(Source data)

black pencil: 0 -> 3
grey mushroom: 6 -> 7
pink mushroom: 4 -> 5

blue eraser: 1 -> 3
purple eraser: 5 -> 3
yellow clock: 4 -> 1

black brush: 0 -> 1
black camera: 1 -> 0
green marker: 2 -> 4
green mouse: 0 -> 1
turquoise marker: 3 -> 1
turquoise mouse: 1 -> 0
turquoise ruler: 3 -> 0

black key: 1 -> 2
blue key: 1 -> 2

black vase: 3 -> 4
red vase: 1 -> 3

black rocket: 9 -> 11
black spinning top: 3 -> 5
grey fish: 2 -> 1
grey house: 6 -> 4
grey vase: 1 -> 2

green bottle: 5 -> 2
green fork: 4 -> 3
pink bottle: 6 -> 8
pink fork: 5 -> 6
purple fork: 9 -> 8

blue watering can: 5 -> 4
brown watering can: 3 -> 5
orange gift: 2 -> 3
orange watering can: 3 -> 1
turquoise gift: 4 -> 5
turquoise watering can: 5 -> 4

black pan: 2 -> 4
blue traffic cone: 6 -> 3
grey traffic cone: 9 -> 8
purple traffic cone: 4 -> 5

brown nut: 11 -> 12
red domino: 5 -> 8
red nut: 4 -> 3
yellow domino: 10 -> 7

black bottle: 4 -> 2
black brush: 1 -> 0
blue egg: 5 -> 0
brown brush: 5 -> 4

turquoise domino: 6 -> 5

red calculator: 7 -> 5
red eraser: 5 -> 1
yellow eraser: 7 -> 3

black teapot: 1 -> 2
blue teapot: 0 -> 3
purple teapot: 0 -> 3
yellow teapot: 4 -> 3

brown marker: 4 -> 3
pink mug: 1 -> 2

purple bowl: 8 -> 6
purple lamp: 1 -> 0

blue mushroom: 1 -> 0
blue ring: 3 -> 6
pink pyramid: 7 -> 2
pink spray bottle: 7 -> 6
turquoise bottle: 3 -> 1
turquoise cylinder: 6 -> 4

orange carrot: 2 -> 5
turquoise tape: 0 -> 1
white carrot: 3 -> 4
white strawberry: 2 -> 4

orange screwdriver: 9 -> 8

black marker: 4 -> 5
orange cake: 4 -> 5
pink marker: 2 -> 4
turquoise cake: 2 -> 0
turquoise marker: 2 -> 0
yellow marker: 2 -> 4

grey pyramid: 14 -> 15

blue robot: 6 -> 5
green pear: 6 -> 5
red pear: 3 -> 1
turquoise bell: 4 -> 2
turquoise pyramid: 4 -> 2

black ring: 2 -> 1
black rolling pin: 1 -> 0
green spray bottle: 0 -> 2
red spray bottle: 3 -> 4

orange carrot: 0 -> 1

# Task instructions
Every line above is to be transcribed exactly, with nothing dropped.

# Written solution
black pencil: 0 -> 3
grey mushroom: 6 -> 7
pink mushroom: 4 -> 5

blue eraser: 1 -> 3
purple eraser: 5 -> 3
yellow clock: 4 -> 1

black brush: 0 -> 1
black camera: 1 -> 0
green marker: 2 -> 4
green mouse: 0 -> 1
turquoise marker: 3 -> 1
turquoise mouse: 1 -> 0
turquoise ruler: 3 -> 0

black key: 1 -> 2
blue key: 1 -> 2

black vase: 3 -> 4
red vase: 1 -> 3

black rocket: 9 -> 11
black spinning top: 3 -> 5
grey fish: 2 -> 1
grey house: 6 -> 4
grey vase: 1 -> 2

green bottle: 5 -> 2
green fork: 4 -> 3
pink bottle: 6 -> 8
pink fork: 5 -> 6
purple fork: 9 -> 8

blue watering can: 5 -> 4
brown watering can: 3 -> 5
orange gift: 2 -> 3
orange watering can: 3 -> 1
turquoise gift: 4 -> 5
turquoise watering can: 5 -> 4

black pan: 2 -> 4
blue traffic cone: 6 -> 3
grey traffic cone: 9 -> 8
purple traffic cone: 4 -> 5

brown nut: 11 -> 12
red domino: 5 -> 8
red nut: 4 -> 3
yellow domino: 10 -> 7

black bottle: 4 -> 2
black brush: 1 -> 0
blue egg: 5 -> 0
brown brush: 5 -> 4

turquoise domino: 6 -> 5

red calculator: 7 -> 5
red eraser: 5 -> 1
yellow eraser: 7 -> 3

black teapot: 1 -> 2
blue teapot: 0 -> 3
purple teapot: 0 -> 3
yellow teapot: 4 -> 3

brown marker: 4 -> 3
pink mug: 1 -> 2

purple bowl: 8 -> 6
purple lamp: 1 -> 0

blue mushroom: 1 -> 0
blue ring: 3 -> 6
pink pyramid: 7 -> 2
pink spray bottle: 7 -> 6
turquoise bottle: 3 -> 1
turquoise cylinder: 6 -> 4

orange carrot: 2 -> 5
turquoise tape: 0 -> 1
white carrot: 3 -> 4
white strawberry: 2 -> 4

orange screwdriver: 9 -> 8

black marker: 4 -> 5
orange cake: 4 -> 5
pink marker: 2 -> 4
turquoise cake: 2 -> 0
turquoise marker: 2 -> 0
yellow marker: 2 -> 4

grey pyramid: 14 -> 15

blue robot: 6 -> 5
green pear: 6 -> 5
red pear: 3 -> 1
turquoise bell: 4 -> 2
turquoise pyramid: 4 -> 2

black ring: 2 -> 1
black rolling pin: 1 -> 0
green spray bottle: 0 -> 2
red spray bottle: 3 -> 4

orange carrot: 0 -> 1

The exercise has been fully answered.